** begin **
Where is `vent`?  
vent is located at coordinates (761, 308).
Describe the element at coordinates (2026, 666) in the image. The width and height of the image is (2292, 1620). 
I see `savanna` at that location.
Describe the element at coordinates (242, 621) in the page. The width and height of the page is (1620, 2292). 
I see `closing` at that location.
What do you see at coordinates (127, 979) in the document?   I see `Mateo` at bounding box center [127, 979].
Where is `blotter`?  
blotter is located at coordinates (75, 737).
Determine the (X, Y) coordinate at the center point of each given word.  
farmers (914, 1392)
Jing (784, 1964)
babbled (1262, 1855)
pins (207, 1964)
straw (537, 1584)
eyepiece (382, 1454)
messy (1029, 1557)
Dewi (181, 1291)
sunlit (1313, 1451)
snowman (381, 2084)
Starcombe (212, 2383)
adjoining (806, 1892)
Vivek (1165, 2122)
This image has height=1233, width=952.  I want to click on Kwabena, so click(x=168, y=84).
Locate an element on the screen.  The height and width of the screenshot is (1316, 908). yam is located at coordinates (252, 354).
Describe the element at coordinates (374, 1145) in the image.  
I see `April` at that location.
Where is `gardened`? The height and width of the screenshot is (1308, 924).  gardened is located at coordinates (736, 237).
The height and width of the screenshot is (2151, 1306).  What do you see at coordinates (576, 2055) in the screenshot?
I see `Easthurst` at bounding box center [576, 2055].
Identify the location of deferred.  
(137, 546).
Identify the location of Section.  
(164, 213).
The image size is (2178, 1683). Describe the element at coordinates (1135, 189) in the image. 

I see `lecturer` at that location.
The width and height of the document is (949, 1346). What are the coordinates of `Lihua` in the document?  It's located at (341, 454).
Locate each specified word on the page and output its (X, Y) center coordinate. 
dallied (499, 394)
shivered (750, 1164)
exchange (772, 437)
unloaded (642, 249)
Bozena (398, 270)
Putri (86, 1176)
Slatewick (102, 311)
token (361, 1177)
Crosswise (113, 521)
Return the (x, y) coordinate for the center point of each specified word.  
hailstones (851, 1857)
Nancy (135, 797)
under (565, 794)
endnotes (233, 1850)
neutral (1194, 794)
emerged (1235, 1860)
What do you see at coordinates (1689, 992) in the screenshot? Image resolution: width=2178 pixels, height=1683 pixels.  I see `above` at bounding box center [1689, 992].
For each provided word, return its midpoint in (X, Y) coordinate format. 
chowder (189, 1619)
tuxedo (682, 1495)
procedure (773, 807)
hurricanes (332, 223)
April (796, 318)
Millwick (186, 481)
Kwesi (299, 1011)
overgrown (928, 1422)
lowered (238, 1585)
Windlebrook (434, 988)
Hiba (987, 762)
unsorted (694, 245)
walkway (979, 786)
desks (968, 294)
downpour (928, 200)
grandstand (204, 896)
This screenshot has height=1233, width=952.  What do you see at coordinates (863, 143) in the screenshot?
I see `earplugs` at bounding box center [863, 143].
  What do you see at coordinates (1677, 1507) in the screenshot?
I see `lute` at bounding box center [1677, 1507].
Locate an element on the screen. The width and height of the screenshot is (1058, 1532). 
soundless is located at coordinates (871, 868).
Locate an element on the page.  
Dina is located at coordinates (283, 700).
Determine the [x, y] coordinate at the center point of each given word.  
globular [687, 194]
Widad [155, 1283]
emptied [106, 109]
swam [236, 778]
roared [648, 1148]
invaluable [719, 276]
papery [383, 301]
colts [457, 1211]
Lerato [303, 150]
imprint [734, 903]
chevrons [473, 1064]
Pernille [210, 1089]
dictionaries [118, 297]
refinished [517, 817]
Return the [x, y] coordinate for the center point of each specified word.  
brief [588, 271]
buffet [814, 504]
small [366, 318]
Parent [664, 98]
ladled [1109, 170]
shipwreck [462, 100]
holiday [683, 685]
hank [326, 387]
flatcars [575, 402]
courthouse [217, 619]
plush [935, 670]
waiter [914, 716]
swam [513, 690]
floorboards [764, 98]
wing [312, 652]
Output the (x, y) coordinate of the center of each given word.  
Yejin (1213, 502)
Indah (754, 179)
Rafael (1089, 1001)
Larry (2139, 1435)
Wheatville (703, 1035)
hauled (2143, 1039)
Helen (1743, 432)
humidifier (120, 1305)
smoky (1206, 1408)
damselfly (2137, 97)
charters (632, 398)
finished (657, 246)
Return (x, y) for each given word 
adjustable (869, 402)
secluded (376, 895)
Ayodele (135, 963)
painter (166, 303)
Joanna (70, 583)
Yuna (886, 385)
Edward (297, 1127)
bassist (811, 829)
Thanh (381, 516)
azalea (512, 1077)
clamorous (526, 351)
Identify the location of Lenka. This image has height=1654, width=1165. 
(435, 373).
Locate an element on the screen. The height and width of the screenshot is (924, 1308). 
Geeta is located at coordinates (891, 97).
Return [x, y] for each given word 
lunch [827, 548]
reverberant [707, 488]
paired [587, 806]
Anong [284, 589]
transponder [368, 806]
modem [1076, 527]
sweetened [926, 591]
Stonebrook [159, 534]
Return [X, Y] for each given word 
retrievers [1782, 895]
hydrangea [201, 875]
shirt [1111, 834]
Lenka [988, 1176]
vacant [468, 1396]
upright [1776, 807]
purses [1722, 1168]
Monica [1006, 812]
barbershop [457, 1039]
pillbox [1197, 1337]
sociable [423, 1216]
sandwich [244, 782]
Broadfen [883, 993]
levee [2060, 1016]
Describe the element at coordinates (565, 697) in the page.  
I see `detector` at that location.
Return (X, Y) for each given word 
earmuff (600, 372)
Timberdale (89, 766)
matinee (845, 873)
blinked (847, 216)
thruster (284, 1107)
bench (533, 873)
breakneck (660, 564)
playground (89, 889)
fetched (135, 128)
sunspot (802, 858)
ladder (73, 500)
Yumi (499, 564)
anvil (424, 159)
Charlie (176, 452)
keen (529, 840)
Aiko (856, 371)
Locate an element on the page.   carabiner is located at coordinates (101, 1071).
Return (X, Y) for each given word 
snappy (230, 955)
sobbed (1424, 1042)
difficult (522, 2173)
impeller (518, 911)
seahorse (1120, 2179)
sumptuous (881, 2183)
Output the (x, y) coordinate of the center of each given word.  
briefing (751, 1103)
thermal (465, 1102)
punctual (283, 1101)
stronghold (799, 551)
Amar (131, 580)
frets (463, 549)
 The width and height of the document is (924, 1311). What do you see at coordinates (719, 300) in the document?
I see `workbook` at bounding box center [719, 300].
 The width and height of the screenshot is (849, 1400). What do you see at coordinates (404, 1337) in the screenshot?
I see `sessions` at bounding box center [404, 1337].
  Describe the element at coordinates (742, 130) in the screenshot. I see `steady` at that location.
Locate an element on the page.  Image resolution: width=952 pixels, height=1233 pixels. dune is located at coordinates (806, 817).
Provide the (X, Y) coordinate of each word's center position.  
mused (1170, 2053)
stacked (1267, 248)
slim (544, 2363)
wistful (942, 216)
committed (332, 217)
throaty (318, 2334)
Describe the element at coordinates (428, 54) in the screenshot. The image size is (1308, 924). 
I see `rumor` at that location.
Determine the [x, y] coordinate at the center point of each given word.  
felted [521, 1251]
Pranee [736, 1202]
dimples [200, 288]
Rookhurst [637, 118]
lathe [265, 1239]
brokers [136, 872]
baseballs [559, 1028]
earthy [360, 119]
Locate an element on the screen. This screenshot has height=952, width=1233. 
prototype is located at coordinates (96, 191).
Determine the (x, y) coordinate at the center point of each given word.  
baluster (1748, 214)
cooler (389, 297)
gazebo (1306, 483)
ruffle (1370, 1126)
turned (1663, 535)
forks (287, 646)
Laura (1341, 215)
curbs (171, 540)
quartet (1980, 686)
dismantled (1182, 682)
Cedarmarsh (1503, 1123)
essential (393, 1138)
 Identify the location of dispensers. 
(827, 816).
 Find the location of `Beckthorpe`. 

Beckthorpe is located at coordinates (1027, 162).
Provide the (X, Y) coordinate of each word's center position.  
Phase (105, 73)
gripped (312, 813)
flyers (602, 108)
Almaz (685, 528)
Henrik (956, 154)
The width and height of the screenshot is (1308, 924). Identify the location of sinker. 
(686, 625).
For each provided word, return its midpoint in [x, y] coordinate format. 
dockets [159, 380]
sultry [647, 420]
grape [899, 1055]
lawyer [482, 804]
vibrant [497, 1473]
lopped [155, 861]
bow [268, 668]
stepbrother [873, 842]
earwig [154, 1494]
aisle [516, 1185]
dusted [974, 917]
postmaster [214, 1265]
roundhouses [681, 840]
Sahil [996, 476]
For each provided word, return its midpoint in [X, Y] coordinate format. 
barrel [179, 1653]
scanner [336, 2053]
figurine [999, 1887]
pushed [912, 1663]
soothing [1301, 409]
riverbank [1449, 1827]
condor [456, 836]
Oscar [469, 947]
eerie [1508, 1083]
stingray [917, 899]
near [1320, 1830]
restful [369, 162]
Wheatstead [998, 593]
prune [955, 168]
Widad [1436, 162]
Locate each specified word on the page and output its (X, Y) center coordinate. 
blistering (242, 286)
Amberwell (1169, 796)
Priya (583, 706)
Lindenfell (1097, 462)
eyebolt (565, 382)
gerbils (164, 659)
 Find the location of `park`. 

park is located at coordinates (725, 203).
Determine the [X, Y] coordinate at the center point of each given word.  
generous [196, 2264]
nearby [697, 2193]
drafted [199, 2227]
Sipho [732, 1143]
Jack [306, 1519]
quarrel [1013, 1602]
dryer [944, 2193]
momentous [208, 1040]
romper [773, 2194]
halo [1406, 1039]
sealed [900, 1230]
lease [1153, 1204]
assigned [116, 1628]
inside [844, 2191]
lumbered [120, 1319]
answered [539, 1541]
** end **
◆ Stated exercise: Update the part of the records that opens with the line containing "hank [326, 387]" and closes with the line containing "(435, 373)." by putting "sculptor" in place of "painter". Write out only those lines, with everything else left as it is.

◆ Response to the task:
hank [326, 387]
flatcars [575, 402]
courthouse [217, 619]
plush [935, 670]
waiter [914, 716]
swam [513, 690]
floorboards [764, 98]
wing [312, 652]
Output the (x, y) coordinate of the center of each given word.  
Yejin (1213, 502)
Indah (754, 179)
Rafael (1089, 1001)
Larry (2139, 1435)
Wheatville (703, 1035)
hauled (2143, 1039)
Helen (1743, 432)
humidifier (120, 1305)
smoky (1206, 1408)
damselfly (2137, 97)
charters (632, 398)
finished (657, 246)
Return (x, y) for each given word 
adjustable (869, 402)
secluded (376, 895)
Ayodele (135, 963)
sculptor (166, 303)
Joanna (70, 583)
Yuna (886, 385)
Edward (297, 1127)
bassist (811, 829)
Thanh (381, 516)
azalea (512, 1077)
clamorous (526, 351)
Identify the location of Lenka. This image has height=1654, width=1165. 
(435, 373).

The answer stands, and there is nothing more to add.